:: Aim of the task ::
Tell me how many lines in the data include "sorted", and keep the reply to that number.

:: Aerial scene parsing data ::
★ ★ ★ ★ ★
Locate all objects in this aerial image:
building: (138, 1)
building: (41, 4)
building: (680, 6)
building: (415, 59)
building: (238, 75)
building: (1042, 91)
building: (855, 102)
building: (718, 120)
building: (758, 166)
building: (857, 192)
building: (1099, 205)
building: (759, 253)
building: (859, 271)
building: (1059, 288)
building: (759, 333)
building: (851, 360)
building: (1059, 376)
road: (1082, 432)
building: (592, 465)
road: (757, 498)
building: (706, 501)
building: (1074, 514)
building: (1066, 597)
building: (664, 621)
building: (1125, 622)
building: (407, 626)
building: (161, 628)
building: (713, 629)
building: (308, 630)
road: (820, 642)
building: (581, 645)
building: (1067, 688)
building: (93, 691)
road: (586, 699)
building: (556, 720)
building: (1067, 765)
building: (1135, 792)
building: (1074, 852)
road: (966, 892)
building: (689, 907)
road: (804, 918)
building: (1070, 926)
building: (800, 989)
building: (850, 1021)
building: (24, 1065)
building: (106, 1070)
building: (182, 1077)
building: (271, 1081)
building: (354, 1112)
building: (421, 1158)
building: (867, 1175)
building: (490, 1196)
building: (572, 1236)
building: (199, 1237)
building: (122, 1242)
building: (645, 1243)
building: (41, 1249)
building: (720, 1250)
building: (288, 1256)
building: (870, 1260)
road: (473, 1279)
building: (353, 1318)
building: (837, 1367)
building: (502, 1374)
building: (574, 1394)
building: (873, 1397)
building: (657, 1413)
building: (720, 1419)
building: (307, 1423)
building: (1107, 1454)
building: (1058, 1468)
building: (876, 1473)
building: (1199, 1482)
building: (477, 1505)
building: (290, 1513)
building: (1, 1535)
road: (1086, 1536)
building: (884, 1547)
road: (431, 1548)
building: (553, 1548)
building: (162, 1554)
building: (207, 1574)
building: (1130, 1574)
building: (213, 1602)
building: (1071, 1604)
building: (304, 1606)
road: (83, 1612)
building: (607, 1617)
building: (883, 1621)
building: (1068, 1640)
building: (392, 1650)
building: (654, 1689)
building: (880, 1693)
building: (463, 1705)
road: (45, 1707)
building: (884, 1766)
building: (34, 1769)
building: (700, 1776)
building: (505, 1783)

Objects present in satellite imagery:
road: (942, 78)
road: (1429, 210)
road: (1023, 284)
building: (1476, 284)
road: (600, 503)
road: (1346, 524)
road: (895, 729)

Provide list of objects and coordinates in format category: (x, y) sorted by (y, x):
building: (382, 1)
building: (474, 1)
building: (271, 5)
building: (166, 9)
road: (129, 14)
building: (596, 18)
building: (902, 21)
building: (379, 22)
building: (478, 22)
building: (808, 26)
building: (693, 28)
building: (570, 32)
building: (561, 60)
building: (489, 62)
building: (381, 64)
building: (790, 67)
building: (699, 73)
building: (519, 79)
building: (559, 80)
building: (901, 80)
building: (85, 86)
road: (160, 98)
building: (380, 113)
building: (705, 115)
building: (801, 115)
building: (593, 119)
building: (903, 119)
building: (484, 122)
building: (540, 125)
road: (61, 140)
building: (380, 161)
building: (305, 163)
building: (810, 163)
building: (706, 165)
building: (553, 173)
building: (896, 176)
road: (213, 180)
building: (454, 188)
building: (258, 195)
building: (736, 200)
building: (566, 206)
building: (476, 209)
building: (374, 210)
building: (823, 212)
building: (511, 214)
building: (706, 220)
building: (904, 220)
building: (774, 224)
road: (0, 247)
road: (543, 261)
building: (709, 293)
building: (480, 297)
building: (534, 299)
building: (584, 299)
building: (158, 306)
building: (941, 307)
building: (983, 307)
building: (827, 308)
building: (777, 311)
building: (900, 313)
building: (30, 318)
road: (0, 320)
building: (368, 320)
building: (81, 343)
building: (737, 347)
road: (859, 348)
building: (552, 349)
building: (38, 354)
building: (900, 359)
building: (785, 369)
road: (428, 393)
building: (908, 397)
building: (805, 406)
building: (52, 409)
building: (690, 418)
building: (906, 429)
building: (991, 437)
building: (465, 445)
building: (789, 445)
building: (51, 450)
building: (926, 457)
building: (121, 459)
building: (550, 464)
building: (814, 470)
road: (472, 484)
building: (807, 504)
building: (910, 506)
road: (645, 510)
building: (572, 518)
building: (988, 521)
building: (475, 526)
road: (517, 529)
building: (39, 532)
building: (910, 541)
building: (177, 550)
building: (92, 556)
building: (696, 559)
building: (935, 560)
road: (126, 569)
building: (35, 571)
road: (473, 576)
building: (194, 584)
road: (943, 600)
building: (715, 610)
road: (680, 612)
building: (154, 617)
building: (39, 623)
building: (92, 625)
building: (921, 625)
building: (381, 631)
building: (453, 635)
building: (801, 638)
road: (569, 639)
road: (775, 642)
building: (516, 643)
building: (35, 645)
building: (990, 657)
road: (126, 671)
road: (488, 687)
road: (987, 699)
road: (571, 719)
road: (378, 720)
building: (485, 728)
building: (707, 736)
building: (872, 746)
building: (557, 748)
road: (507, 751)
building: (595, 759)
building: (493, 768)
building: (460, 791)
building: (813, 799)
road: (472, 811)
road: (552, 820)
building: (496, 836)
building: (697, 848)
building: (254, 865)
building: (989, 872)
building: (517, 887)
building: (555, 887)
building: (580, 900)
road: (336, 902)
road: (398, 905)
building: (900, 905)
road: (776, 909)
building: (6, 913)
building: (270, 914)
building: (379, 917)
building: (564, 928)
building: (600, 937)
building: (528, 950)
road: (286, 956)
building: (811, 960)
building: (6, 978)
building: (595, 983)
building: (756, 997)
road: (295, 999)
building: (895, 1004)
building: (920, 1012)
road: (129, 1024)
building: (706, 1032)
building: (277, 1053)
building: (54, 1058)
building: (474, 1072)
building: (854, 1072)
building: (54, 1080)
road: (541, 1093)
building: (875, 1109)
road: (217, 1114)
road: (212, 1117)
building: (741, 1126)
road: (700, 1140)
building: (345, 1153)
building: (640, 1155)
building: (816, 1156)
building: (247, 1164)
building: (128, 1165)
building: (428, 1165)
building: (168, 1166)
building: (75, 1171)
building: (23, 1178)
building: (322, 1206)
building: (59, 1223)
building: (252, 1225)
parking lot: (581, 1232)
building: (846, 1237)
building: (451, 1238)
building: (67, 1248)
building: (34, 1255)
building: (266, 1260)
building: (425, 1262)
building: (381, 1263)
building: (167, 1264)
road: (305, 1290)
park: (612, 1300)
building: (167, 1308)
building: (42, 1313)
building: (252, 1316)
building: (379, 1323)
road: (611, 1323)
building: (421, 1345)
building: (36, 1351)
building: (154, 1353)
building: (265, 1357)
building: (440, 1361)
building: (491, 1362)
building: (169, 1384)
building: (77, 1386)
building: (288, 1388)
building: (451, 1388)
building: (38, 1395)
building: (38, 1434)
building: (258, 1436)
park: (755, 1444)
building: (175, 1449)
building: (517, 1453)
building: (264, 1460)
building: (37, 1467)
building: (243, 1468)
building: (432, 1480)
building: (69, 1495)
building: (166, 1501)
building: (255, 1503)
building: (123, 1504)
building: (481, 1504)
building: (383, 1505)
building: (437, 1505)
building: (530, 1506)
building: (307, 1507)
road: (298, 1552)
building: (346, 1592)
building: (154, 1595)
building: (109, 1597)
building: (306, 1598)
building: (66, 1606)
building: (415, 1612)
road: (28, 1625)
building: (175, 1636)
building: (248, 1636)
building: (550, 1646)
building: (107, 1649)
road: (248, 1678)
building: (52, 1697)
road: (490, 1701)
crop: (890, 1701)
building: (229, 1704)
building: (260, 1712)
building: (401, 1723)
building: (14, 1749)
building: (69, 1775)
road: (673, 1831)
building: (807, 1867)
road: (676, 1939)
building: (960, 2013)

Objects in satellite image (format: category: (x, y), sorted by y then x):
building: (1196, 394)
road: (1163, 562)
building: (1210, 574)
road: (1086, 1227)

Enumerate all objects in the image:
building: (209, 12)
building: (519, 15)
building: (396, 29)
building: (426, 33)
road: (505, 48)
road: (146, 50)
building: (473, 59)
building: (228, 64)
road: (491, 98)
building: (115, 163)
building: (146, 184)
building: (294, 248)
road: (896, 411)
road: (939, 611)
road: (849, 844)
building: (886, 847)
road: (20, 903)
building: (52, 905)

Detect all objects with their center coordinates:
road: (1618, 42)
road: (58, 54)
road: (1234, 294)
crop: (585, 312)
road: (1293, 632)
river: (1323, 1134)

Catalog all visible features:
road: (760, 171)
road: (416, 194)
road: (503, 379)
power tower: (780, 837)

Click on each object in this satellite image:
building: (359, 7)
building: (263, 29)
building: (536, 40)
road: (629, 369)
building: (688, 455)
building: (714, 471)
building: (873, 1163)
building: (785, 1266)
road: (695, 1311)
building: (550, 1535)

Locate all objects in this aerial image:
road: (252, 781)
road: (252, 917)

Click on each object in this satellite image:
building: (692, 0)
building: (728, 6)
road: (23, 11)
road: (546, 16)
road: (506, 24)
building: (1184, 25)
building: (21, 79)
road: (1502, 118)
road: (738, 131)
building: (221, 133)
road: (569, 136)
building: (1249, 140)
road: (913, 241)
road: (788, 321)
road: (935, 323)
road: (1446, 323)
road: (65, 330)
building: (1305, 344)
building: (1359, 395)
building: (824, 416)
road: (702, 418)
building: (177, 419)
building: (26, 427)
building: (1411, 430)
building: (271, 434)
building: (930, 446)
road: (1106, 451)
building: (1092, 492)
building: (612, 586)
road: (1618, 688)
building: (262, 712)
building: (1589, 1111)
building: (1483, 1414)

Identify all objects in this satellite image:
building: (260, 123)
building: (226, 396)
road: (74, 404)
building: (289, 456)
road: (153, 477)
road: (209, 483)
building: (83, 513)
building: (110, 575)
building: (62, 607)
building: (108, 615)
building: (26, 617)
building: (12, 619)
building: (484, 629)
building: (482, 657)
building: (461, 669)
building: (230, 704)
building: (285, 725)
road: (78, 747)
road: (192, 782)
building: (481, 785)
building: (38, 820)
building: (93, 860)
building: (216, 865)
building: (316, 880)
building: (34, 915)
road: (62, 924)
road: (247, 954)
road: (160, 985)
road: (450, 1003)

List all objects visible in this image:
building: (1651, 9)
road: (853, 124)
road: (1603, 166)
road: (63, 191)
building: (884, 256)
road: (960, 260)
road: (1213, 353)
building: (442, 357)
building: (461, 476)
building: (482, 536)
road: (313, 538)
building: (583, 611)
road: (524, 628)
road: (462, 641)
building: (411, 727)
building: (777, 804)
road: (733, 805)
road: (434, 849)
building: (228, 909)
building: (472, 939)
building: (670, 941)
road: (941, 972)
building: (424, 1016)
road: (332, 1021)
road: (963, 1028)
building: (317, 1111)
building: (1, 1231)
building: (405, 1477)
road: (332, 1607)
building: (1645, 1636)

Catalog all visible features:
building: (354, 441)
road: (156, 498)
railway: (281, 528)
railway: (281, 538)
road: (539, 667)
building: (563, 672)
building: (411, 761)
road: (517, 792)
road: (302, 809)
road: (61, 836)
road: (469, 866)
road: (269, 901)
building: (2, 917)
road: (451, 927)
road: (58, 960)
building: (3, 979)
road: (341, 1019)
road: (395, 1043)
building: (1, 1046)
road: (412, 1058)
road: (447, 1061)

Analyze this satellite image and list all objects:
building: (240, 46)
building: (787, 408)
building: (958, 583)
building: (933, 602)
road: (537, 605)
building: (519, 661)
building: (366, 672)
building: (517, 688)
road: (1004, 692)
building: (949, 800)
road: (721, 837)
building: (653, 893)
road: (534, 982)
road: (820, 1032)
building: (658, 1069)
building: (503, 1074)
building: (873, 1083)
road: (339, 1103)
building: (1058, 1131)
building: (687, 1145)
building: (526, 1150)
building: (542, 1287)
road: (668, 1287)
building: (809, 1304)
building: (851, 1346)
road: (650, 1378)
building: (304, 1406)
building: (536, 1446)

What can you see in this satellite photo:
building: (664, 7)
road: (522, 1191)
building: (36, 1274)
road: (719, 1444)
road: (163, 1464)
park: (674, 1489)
★ ★ ★ ★ ★
:: Answer space ::
2